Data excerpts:
================================

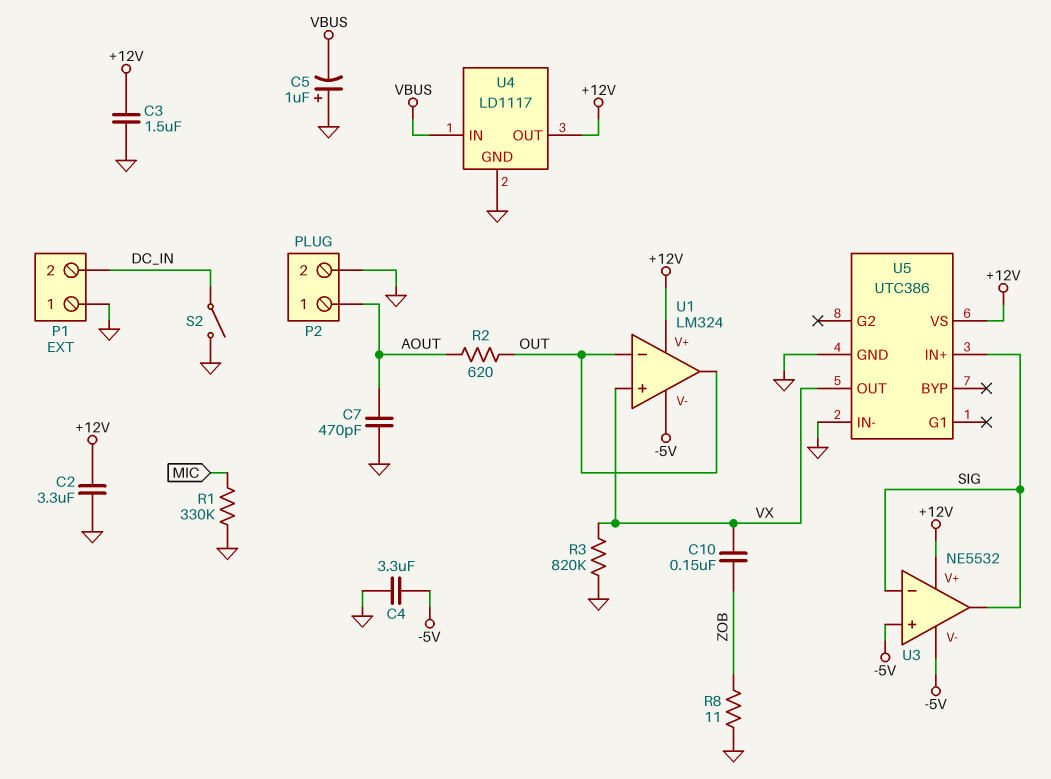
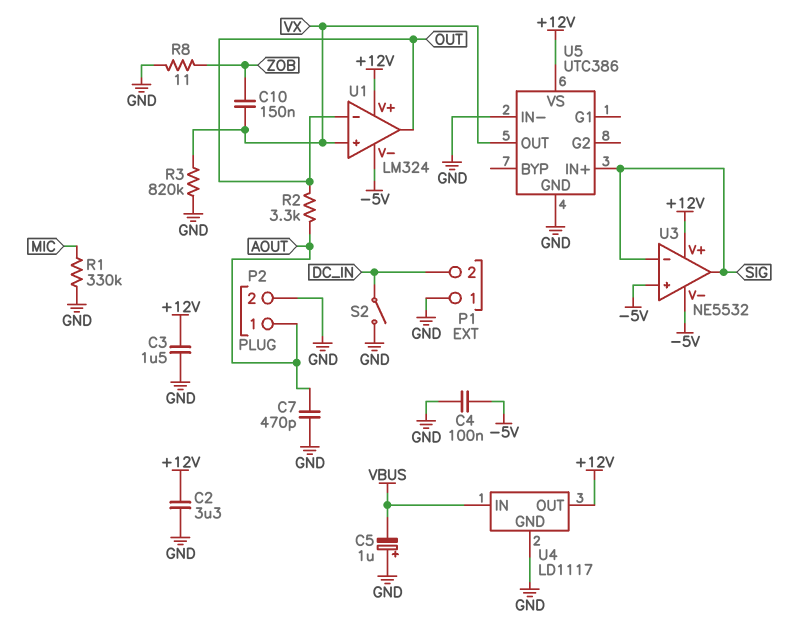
C4: 3.3uF (-5V, GND) -> 100nF (-5V, GND)
R2: 620 (AOUT, OUT) -> 3.3k (AOUT, OUT)

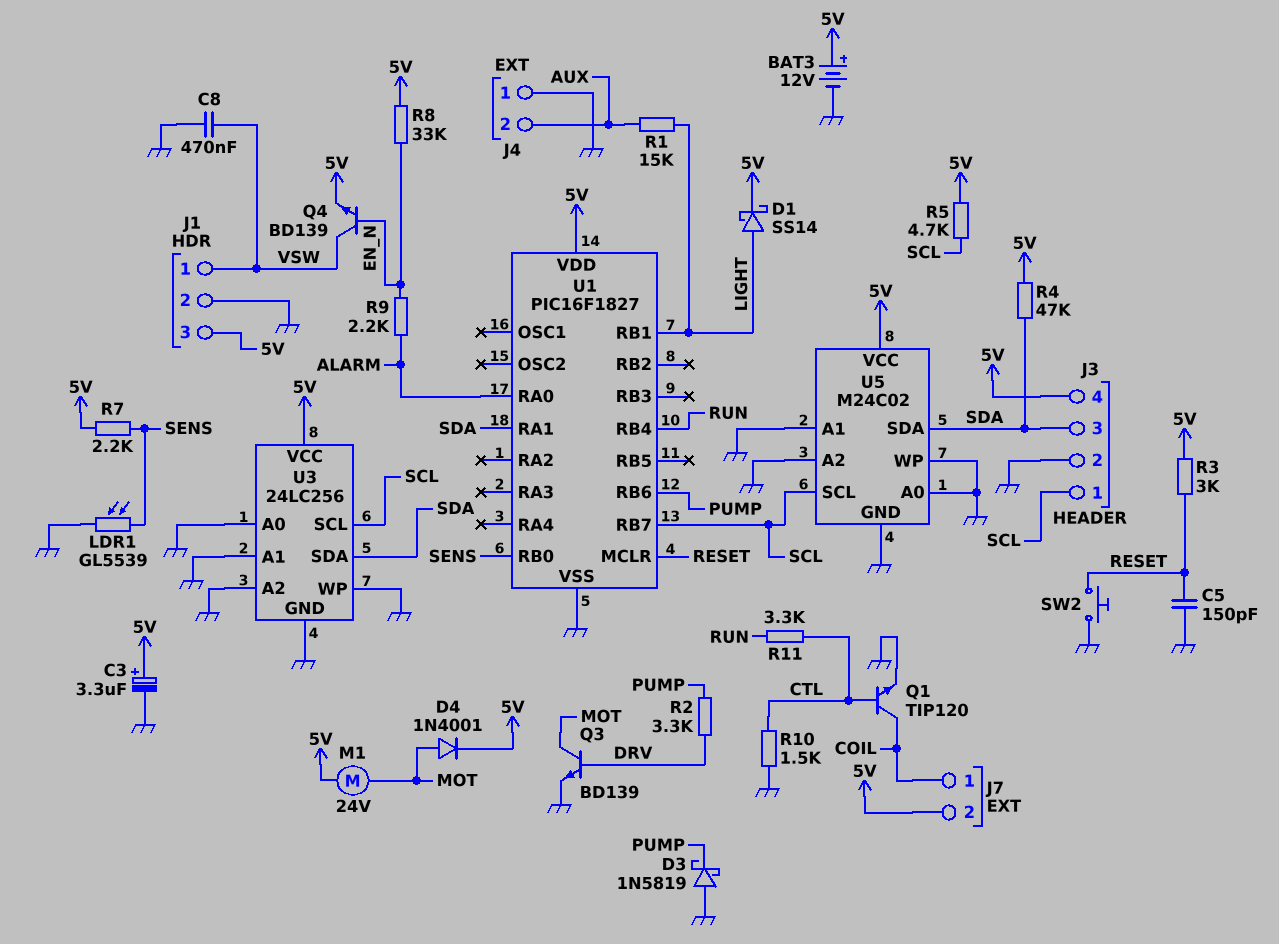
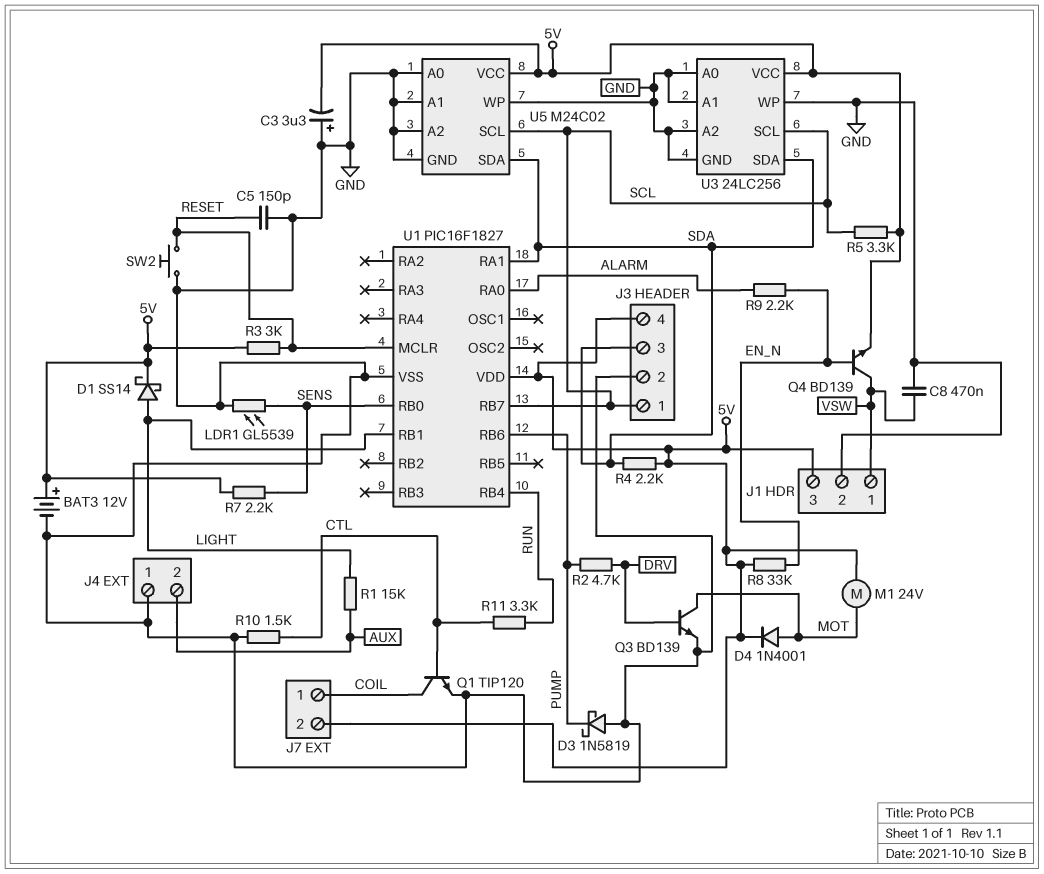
C3: 3.3uF (plus 5V, minus GND) -> 3.3uF (plus GND, minus 5V)
R2: 3.3k (DRV, PUMP) -> 4.7k (DRV, PUMP)
R4: 47k (5V, SDA) -> 2.2k (5V, SDA)
R5: 4.7k (5V, SCL) -> 3.3k (5V, SCL)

================================

Work to be completed: Your output must match the records word for word, apart from the images, which are left out.

Result:
C4: 3.3uF (-5V, GND) -> 100nF (-5V, GND)
R2: 620 (AOUT, OUT) -> 3.3k (AOUT, OUT)

C3: 3.3uF (plus 5V, minus GND) -> 3.3uF (plus GND, minus 5V)
R2: 3.3k (DRV, PUMP) -> 4.7k (DRV, PUMP)
R4: 47k (5V, SDA) -> 2.2k (5V, SDA)
R5: 4.7k (5V, SCL) -> 3.3k (5V, SCL)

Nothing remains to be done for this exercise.